_WORK TO COMPLETE_
Nothing in the records that follow should differ once you have copied them out.

_EXERCISE MATERIALS_
____
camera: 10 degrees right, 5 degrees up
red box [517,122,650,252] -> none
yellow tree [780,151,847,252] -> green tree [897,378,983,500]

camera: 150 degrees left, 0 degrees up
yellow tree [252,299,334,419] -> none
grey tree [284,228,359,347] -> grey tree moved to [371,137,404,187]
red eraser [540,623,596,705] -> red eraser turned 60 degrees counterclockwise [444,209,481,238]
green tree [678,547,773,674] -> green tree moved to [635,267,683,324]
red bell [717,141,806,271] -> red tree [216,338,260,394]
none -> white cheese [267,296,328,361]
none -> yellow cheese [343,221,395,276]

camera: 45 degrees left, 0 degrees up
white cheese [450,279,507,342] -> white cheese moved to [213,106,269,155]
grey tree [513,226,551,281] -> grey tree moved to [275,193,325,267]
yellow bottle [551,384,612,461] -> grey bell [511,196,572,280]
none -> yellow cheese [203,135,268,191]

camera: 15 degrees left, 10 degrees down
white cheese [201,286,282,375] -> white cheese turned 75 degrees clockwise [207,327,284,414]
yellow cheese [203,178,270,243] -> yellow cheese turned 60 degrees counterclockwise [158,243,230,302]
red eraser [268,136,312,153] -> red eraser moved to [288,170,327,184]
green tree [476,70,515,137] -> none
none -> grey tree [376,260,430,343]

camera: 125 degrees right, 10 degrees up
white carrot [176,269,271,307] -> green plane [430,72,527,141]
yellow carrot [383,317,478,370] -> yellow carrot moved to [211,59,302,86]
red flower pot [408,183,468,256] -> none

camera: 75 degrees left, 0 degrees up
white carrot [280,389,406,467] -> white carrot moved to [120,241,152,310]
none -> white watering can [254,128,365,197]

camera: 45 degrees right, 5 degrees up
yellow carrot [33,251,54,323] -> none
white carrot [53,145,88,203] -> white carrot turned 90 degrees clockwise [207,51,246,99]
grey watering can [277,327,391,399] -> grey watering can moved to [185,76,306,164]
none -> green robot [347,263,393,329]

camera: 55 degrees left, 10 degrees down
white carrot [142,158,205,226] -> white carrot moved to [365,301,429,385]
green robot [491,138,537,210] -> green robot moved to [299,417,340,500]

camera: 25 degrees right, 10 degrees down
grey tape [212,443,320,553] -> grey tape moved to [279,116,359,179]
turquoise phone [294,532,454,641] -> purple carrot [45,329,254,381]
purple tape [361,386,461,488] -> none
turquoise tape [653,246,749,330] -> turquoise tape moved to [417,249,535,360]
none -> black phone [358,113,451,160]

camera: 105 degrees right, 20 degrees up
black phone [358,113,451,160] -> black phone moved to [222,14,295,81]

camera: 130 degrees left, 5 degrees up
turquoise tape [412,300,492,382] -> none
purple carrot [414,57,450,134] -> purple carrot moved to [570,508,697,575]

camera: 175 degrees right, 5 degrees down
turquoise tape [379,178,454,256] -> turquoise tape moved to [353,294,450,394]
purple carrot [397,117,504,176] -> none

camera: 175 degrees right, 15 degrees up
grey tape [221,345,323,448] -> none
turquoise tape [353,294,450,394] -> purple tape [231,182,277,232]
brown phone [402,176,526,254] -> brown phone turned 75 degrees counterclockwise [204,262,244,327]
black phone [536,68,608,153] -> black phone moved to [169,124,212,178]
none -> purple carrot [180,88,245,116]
____
_THE ANSWER_
camera: 10 degrees right, 5 degrees up
red box [517,122,650,252] -> none
yellow tree [780,151,847,252] -> green tree [897,378,983,500]

camera: 150 degrees left, 0 degrees up
yellow tree [252,299,334,419] -> none
grey tree [284,228,359,347] -> grey tree moved to [371,137,404,187]
red eraser [540,623,596,705] -> red eraser turned 60 degrees counterclockwise [444,209,481,238]
green tree [678,547,773,674] -> green tree moved to [635,267,683,324]
red bell [717,141,806,271] -> red tree [216,338,260,394]
none -> white cheese [267,296,328,361]
none -> yellow cheese [343,221,395,276]

camera: 45 degrees left, 0 degrees up
white cheese [450,279,507,342] -> white cheese moved to [213,106,269,155]
grey tree [513,226,551,281] -> grey tree moved to [275,193,325,267]
yellow bottle [551,384,612,461] -> grey bell [511,196,572,280]
none -> yellow cheese [203,135,268,191]

camera: 15 degrees left, 10 degrees down
white cheese [201,286,282,375] -> white cheese turned 75 degrees clockwise [207,327,284,414]
yellow cheese [203,178,270,243] -> yellow cheese turned 60 degrees counterclockwise [158,243,230,302]
red eraser [268,136,312,153] -> red eraser moved to [288,170,327,184]
green tree [476,70,515,137] -> none
none -> grey tree [376,260,430,343]

camera: 125 degrees right, 10 degrees up
white carrot [176,269,271,307] -> green plane [430,72,527,141]
yellow carrot [383,317,478,370] -> yellow carrot moved to [211,59,302,86]
red flower pot [408,183,468,256] -> none

camera: 75 degrees left, 0 degrees up
white carrot [280,389,406,467] -> white carrot moved to [120,241,152,310]
none -> white watering can [254,128,365,197]

camera: 45 degrees right, 5 degrees up
yellow carrot [33,251,54,323] -> none
white carrot [53,145,88,203] -> white carrot turned 90 degrees clockwise [207,51,246,99]
grey watering can [277,327,391,399] -> grey watering can moved to [185,76,306,164]
none -> green robot [347,263,393,329]

camera: 55 degrees left, 10 degrees down
white carrot [142,158,205,226] -> white carrot moved to [365,301,429,385]
green robot [491,138,537,210] -> green robot moved to [299,417,340,500]

camera: 25 degrees right, 10 degrees down
grey tape [212,443,320,553] -> grey tape moved to [279,116,359,179]
turquoise phone [294,532,454,641] -> purple carrot [45,329,254,381]
purple tape [361,386,461,488] -> none
turquoise tape [653,246,749,330] -> turquoise tape moved to [417,249,535,360]
none -> black phone [358,113,451,160]

camera: 105 degrees right, 20 degrees up
black phone [358,113,451,160] -> black phone moved to [222,14,295,81]

camera: 130 degrees left, 5 degrees up
turquoise tape [412,300,492,382] -> none
purple carrot [414,57,450,134] -> purple carrot moved to [570,508,697,575]

camera: 175 degrees right, 5 degrees down
turquoise tape [379,178,454,256] -> turquoise tape moved to [353,294,450,394]
purple carrot [397,117,504,176] -> none

camera: 175 degrees right, 15 degrees up
grey tape [221,345,323,448] -> none
turquoise tape [353,294,450,394] -> purple tape [231,182,277,232]
brown phone [402,176,526,254] -> brown phone turned 75 degrees counterclockwise [204,262,244,327]
black phone [536,68,608,153] -> black phone moved to [169,124,212,178]
none -> purple carrot [180,88,245,116]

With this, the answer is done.